▶ Task brief: Write out the lines of the records from the one containing "Zelro 97: [183,501,233,550]" to the very last, keeping each exactly as it is.

▶ Dataset extract:
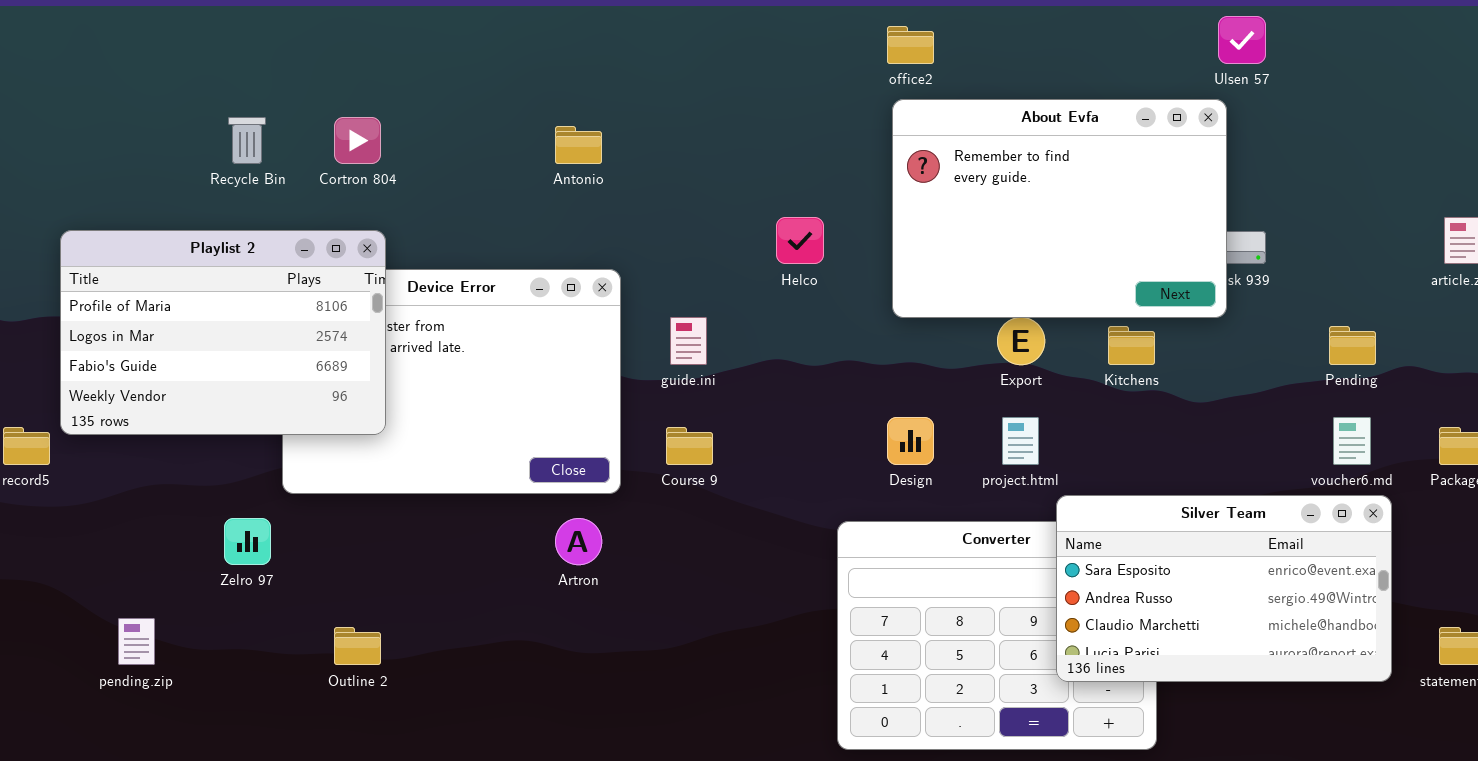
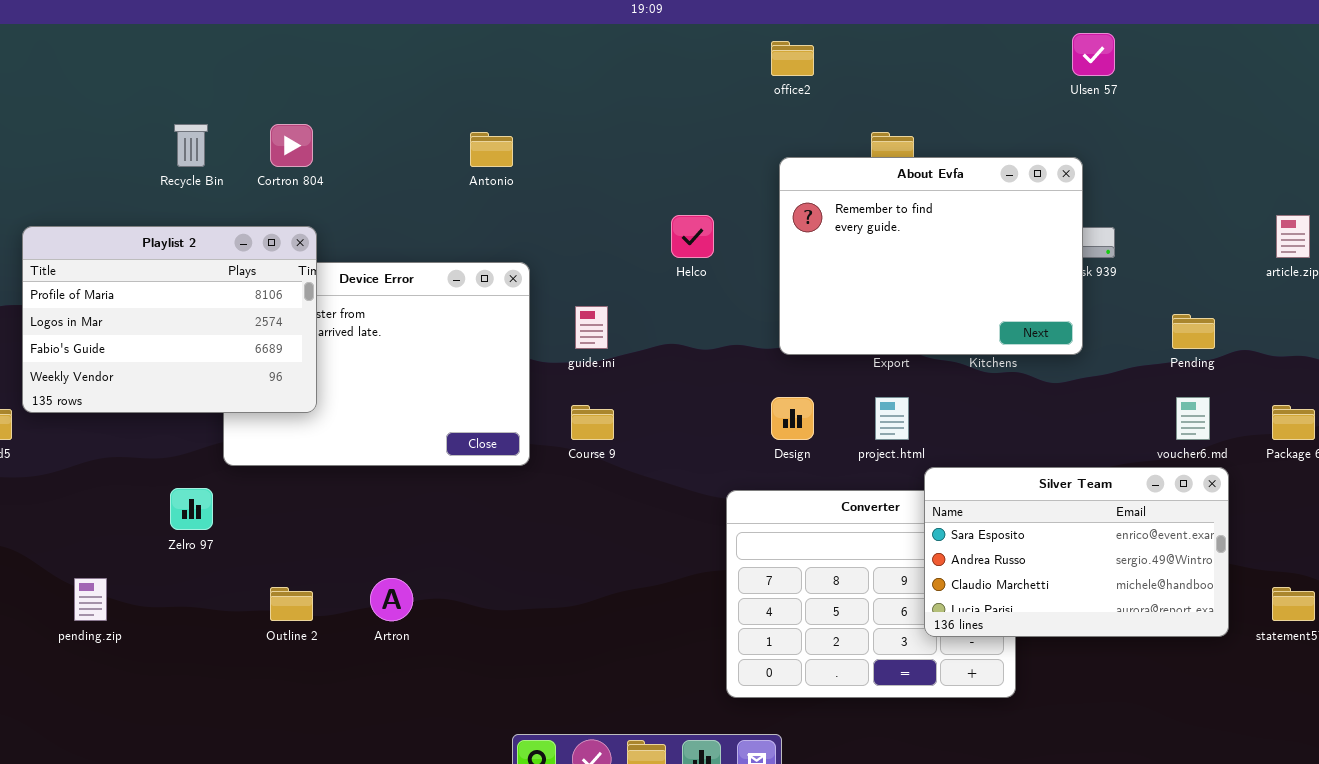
About Evfa: [892,99,1227,318] -> [779,157,1083,355], moved
Artron: [555,518,602,565] -> [370,578,413,621], moved

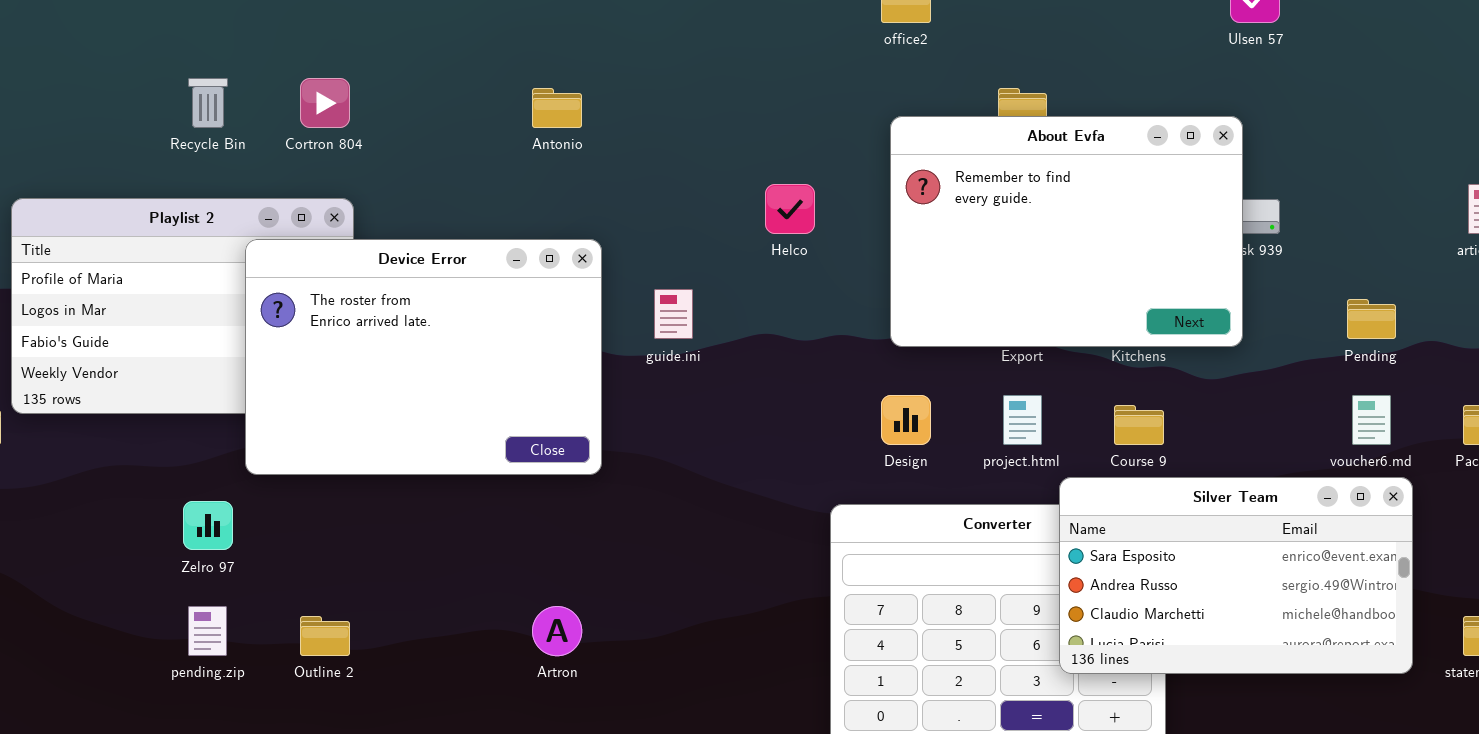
Device Error: [223,262,530,466] -> [245,239,602,475], raised
Course 9: [571,405,614,440] -> [1114,405,1164,445], moved
pending.zip: [74,578,107,621] -> [188,606,227,656], moved
Artron: [370,578,413,621] -> [532,606,582,656], moved

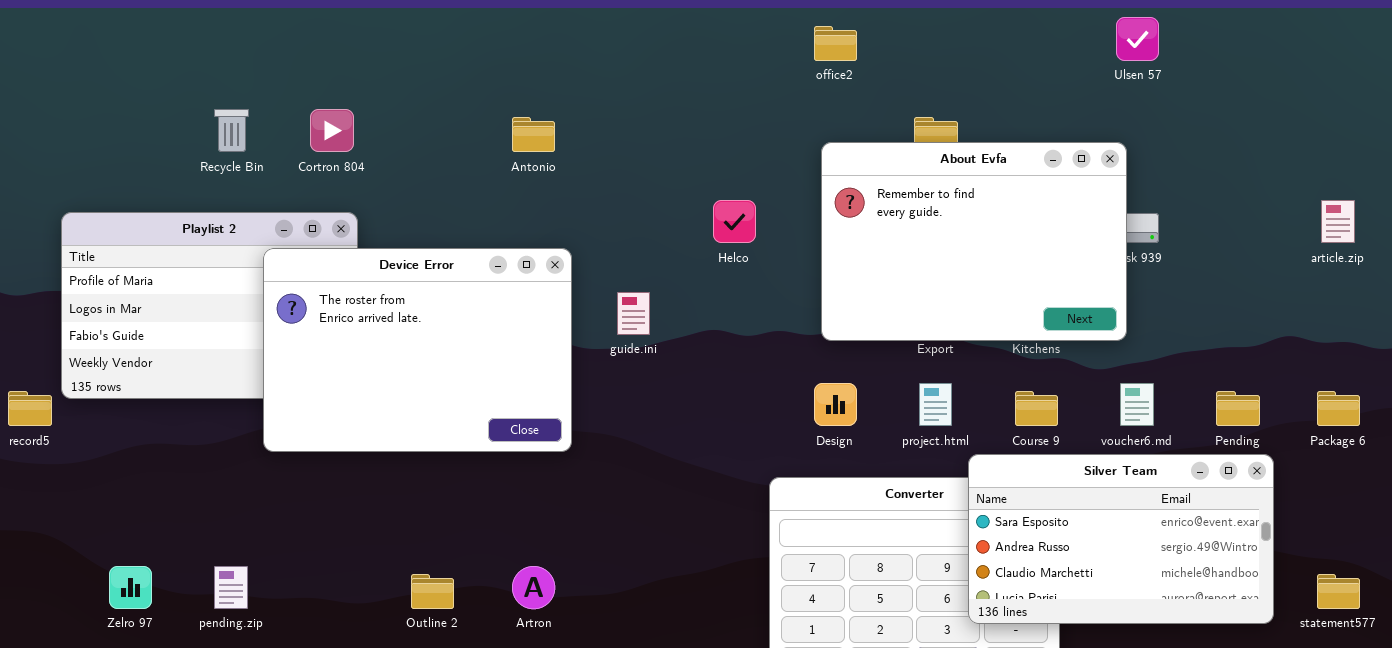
Pending: [1347,299,1396,339] -> [1216,391,1260,426], moved
voucher6.md: [1352,395,1391,445] -> [1120,383,1154,426], moved
Zelro 97: [183,501,233,550] -> [109,566,152,609], moved
Outline 2: [300,616,350,656] -> [411,574,454,609], moved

▶ Answer space:
Zelro 97: [183,501,233,550] -> [109,566,152,609], moved
Outline 2: [300,616,350,656] -> [411,574,454,609], moved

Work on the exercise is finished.